--- Problem details ---
Starting with the line that holds "purple soap dispenser: 2 -> 3", reproduce each line through the last one of the data, exactly as written. Pictures are not copied.
========
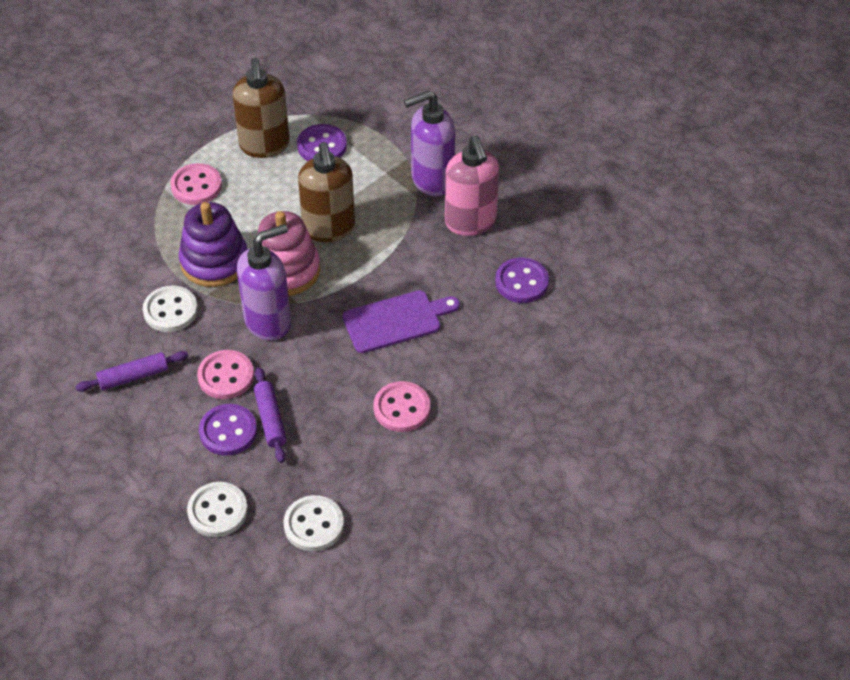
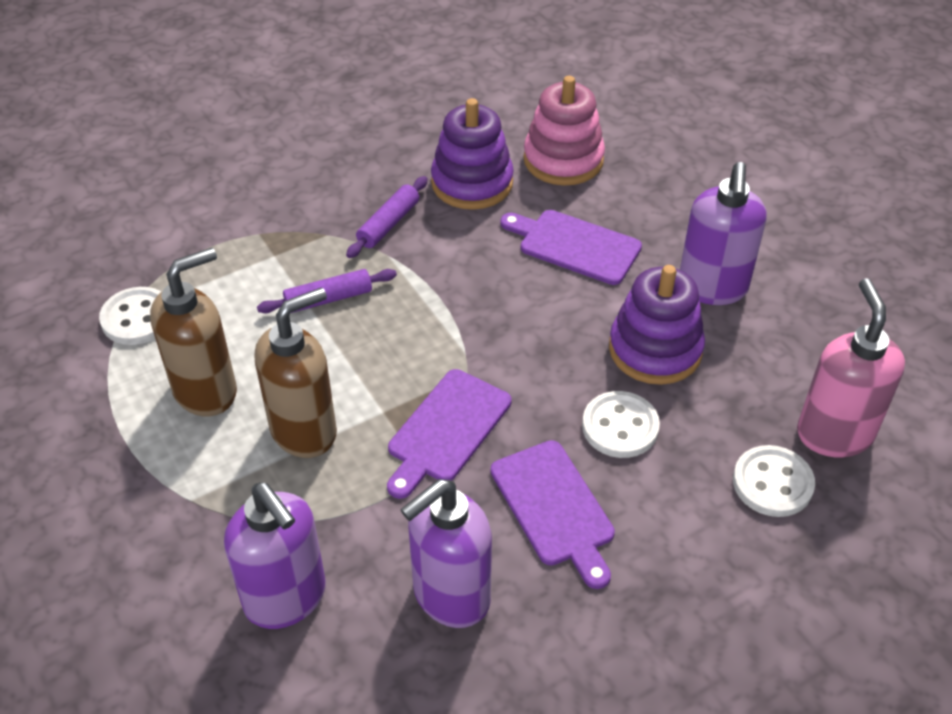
pink button: 3 -> 0
purple button: 3 -> 0
purple cutting board: 1 -> 3
purple soap dispenser: 2 -> 3
purple stacking toy: 1 -> 2

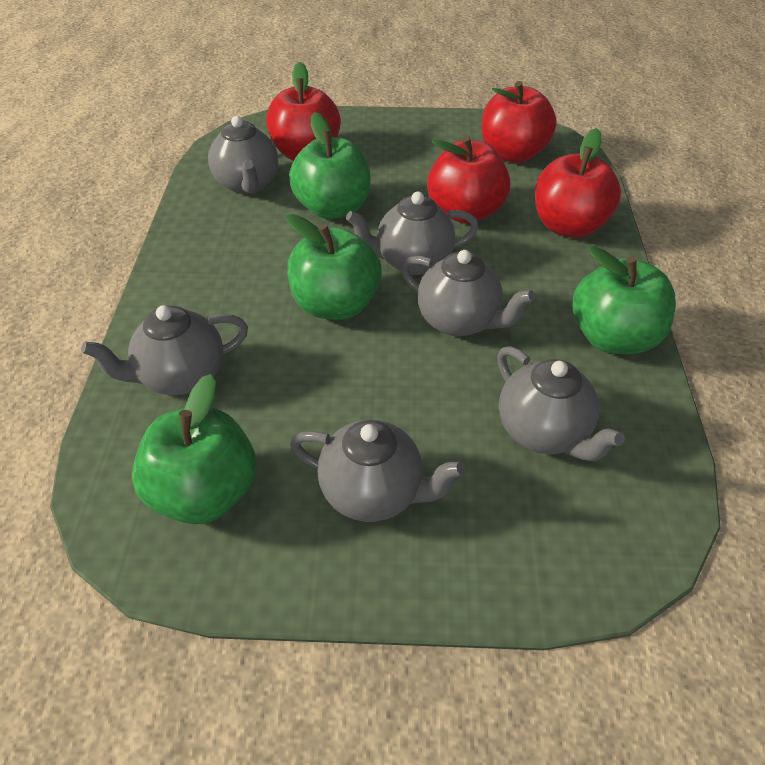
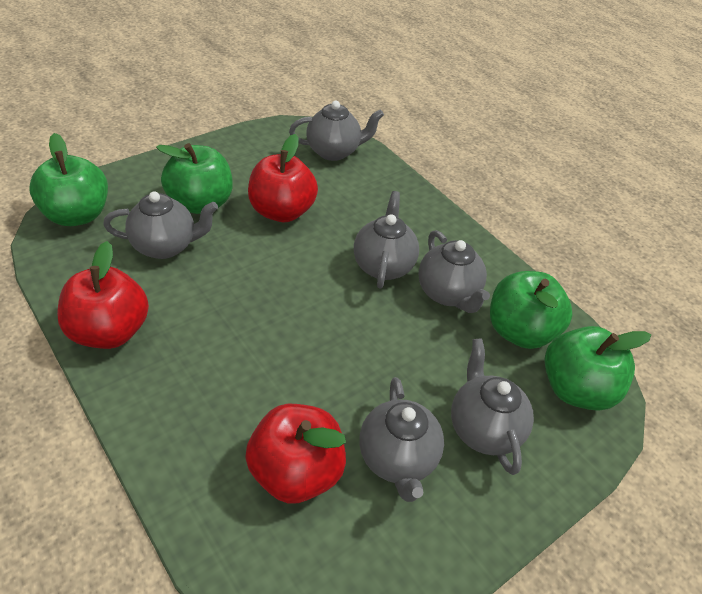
red apple: 4 -> 3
========
--- Answer to this problem ---
purple soap dispenser: 2 -> 3
purple stacking toy: 1 -> 2

red apple: 4 -> 3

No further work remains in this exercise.